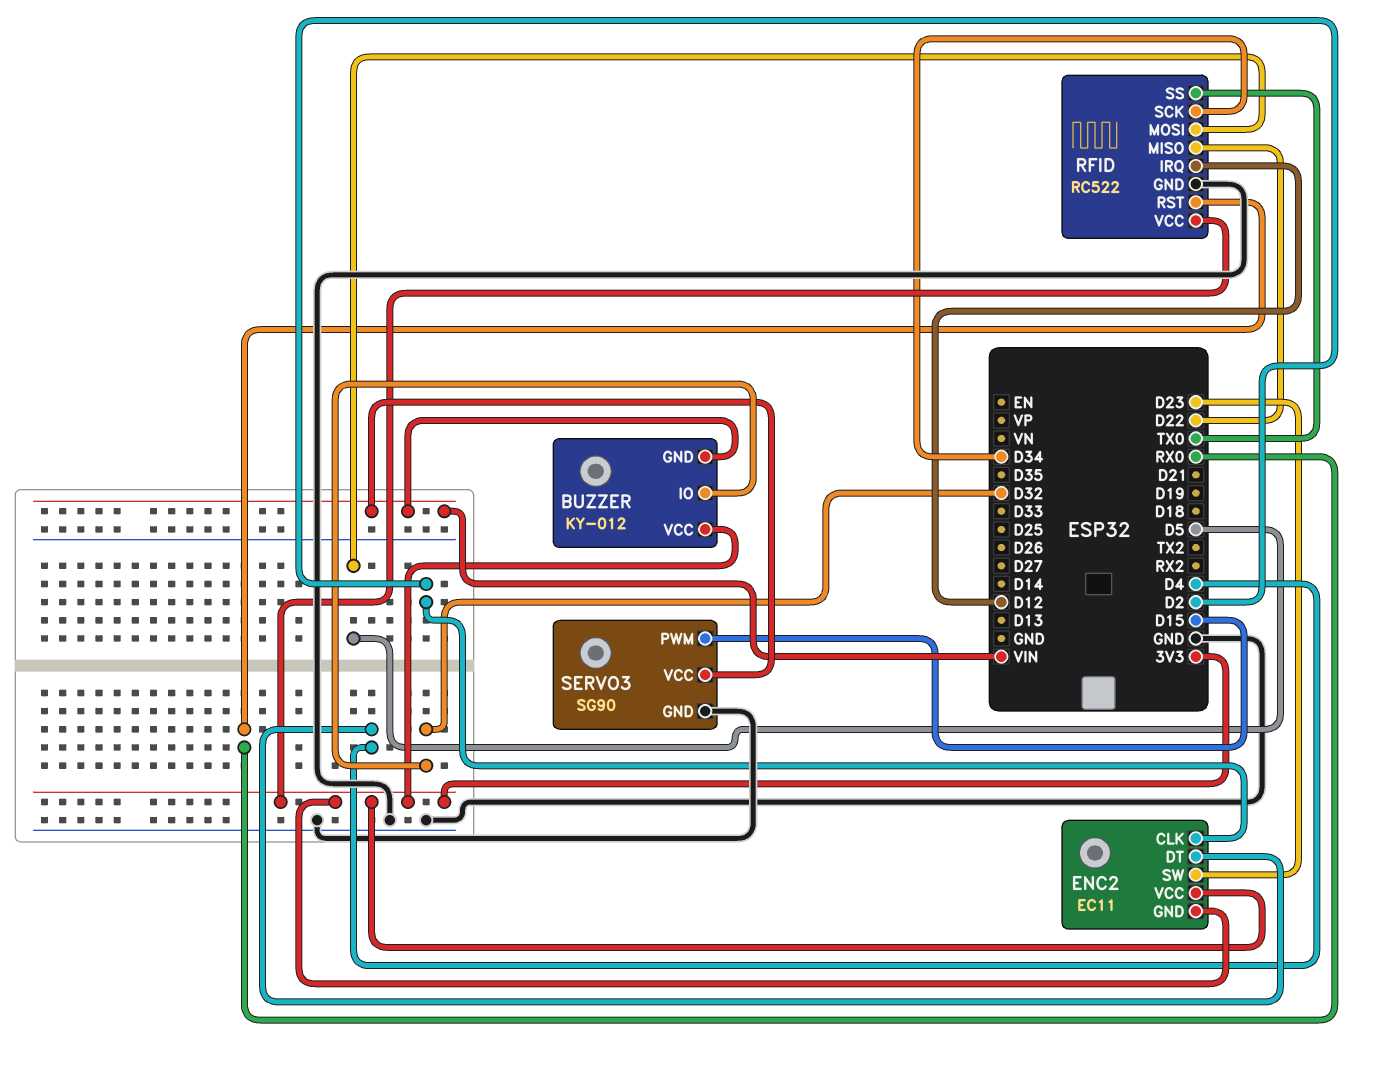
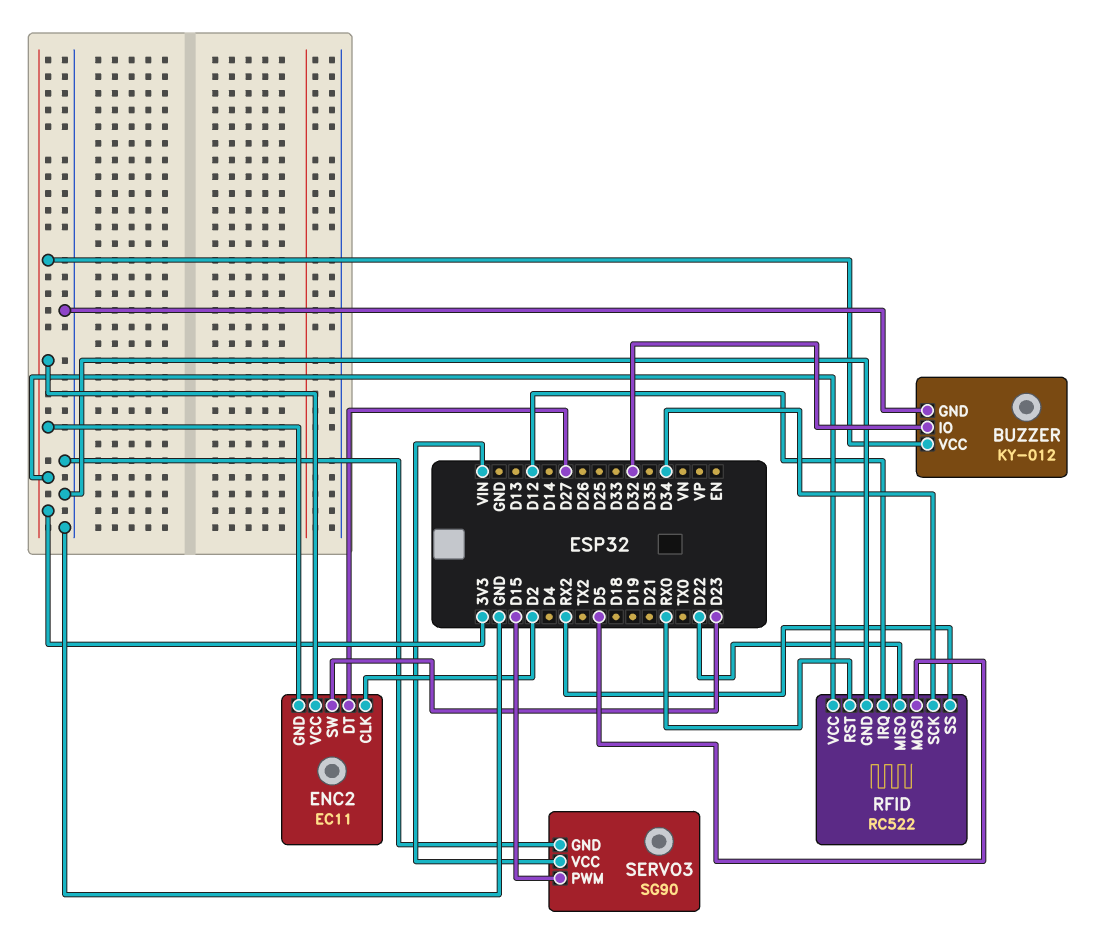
BUZZER pin GND: VIN -> GND
ENC2 pin DT: D4 -> D27
RFID pin SS: TX0 -> RX2

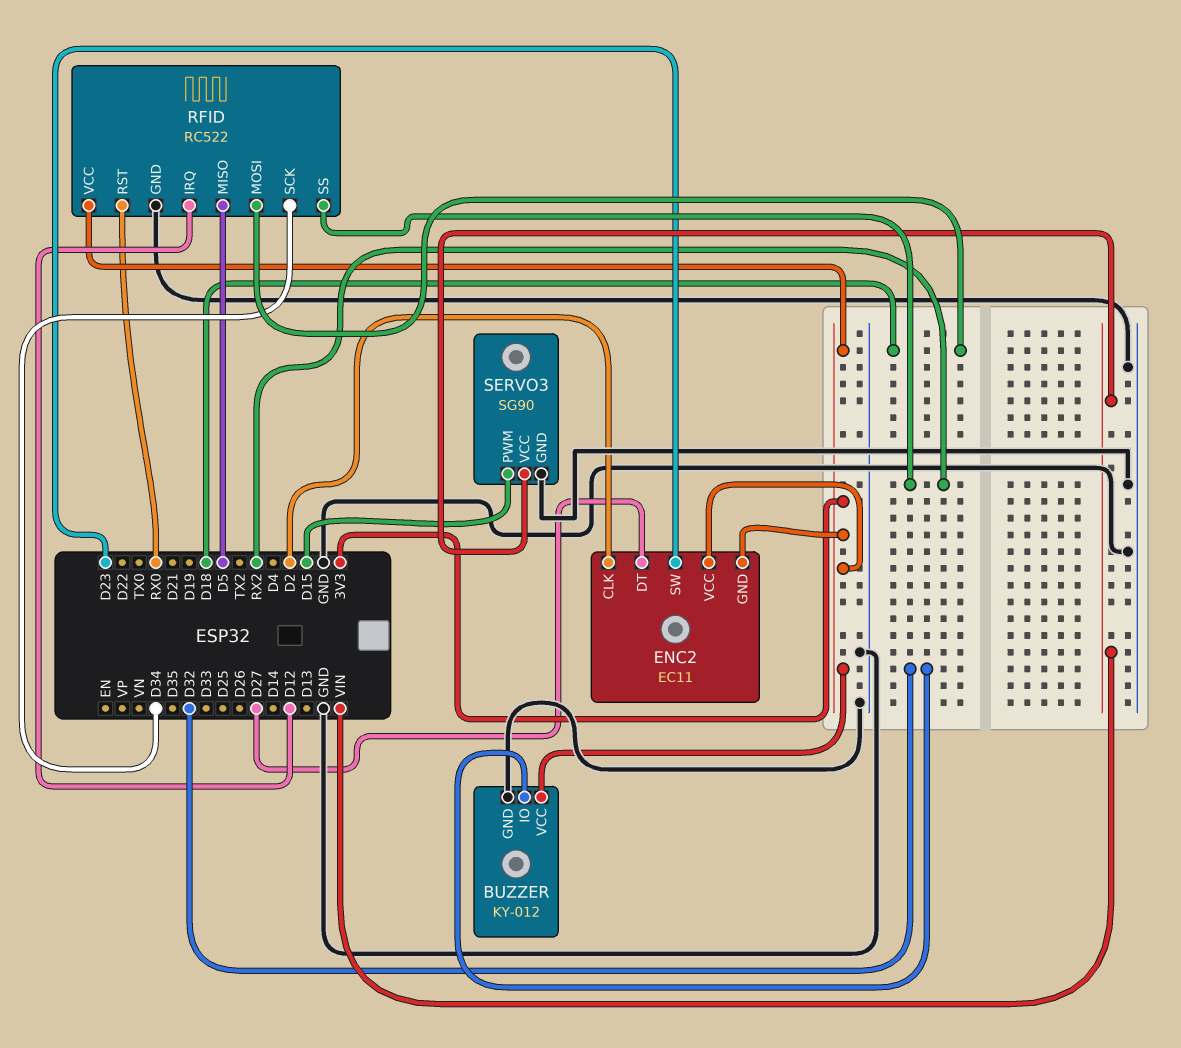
RFID pin MISO: D22 -> D5
RFID pin MOSI: D5 -> D18

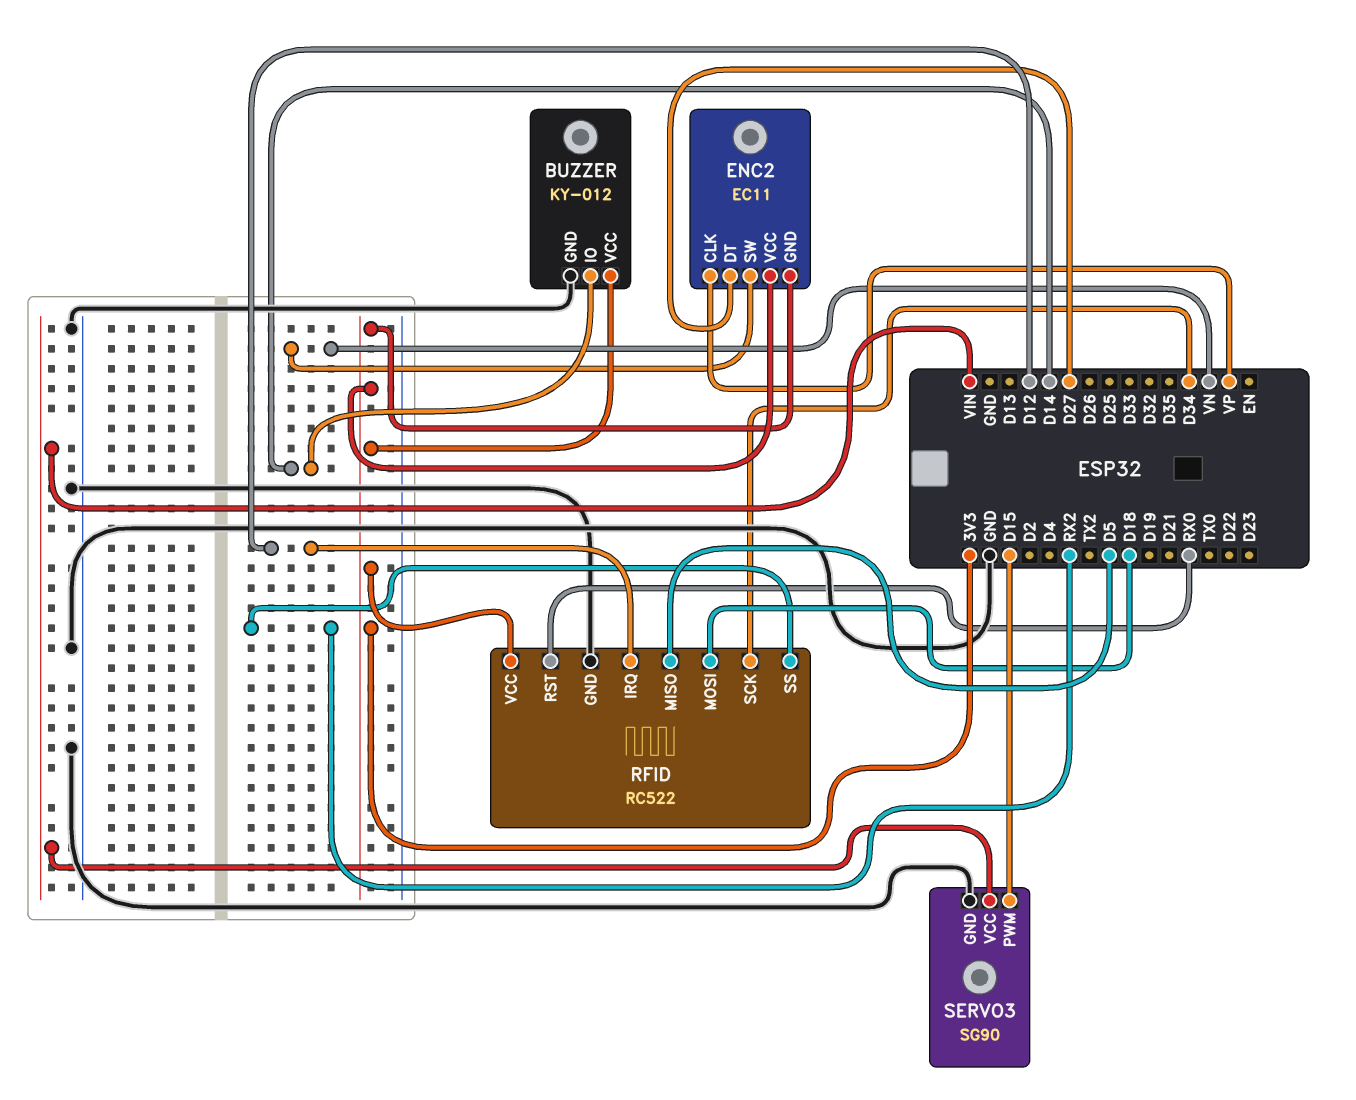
BUZZER pin IO: D32 -> D14
ENC2 pin CLK: D2 -> VP
ENC2 pin SW: D23 -> VN

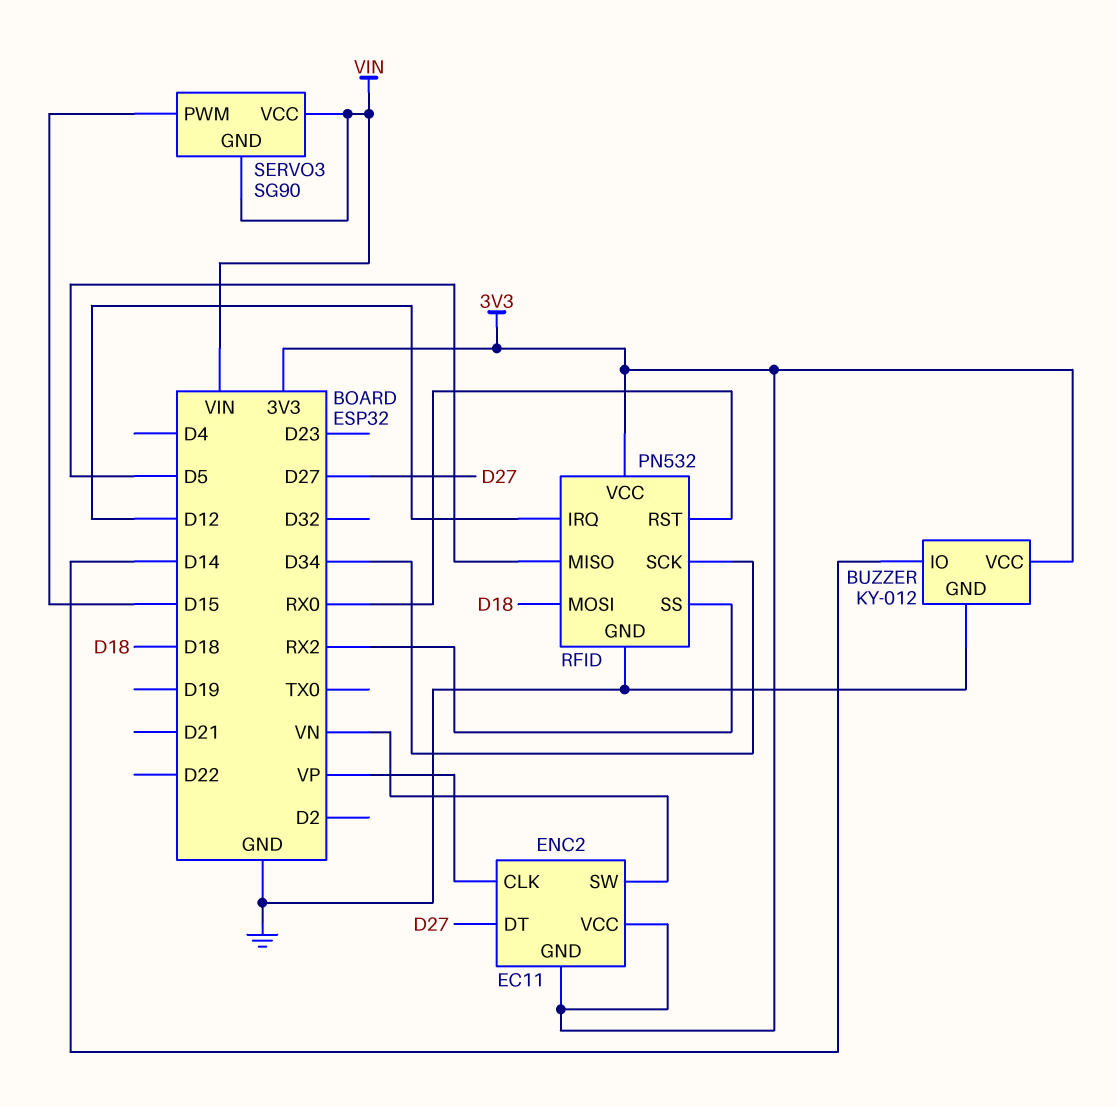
RFID: RC522 -> PN532
SERVO3 pin GND: GND -> VIN

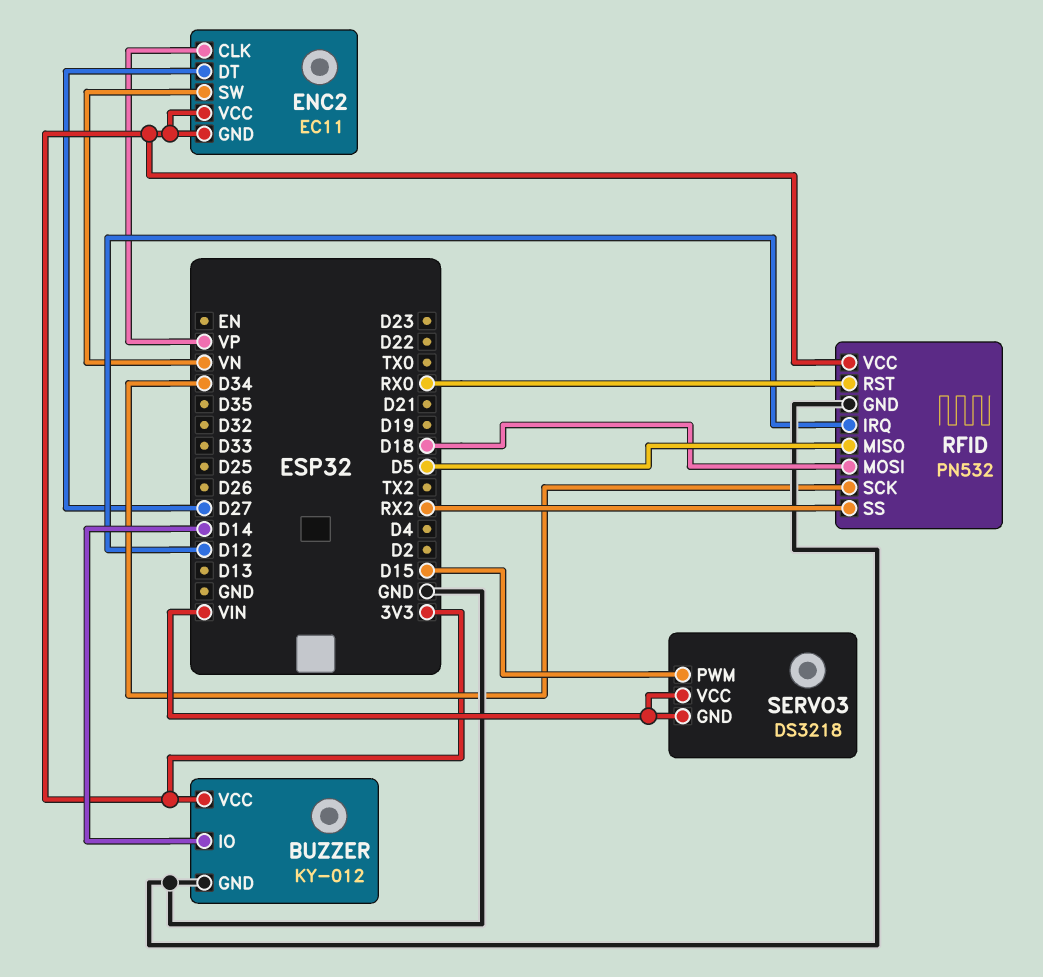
SERVO3: SG90 -> DS3218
=-=-=-=-=
Leave every image out and retype the entries above word for word.

■ Result
BUZZER pin GND: VIN -> GND
ENC2 pin DT: D4 -> D27
RFID pin SS: TX0 -> RX2

RFID pin MISO: D22 -> D5
RFID pin MOSI: D5 -> D18

BUZZER pin IO: D32 -> D14
ENC2 pin CLK: D2 -> VP
ENC2 pin SW: D23 -> VN

RFID: RC522 -> PN532
SERVO3 pin GND: GND -> VIN

SERVO3: SG90 -> DS3218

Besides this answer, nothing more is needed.